→ TRY IT: In this exercise, write out the data word for word and leave every image out.

→ DATA BELOW:
****
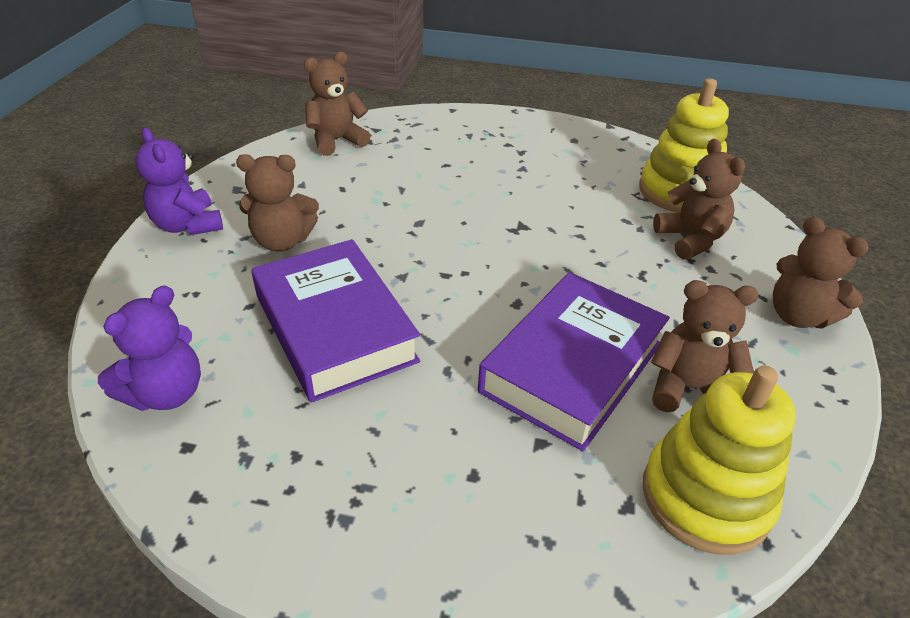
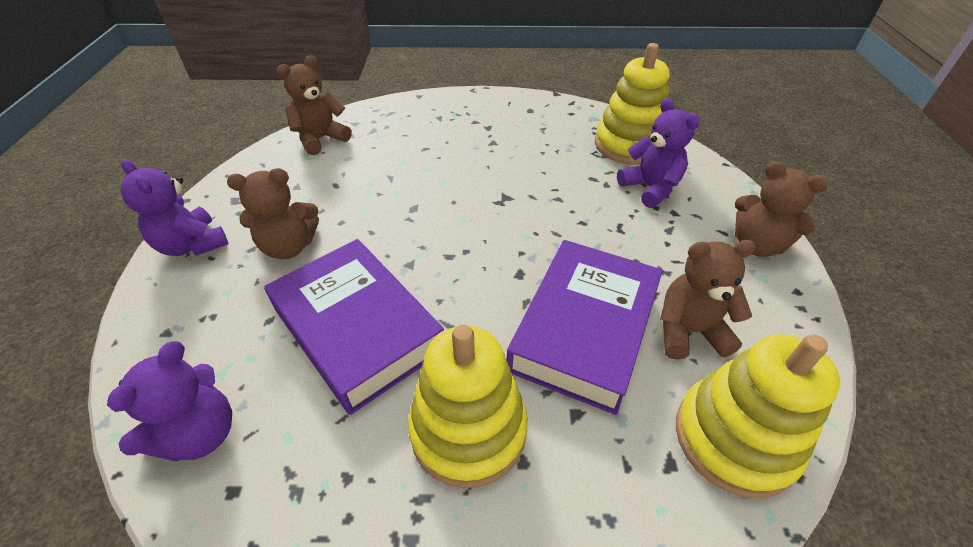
camera: 10 degrees left, 5 degrees up
(425, 437) = (468, 430): none -> yellow stacking toy
(690, 239) = (650, 188): brown teddy bear -> purple teddy bear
****
→ RESPONSE TO THIS TASK:
camera: 10 degrees left, 5 degrees up
(425, 437) = (468, 430): none -> yellow stacking toy
(690, 239) = (650, 188): brown teddy bear -> purple teddy bear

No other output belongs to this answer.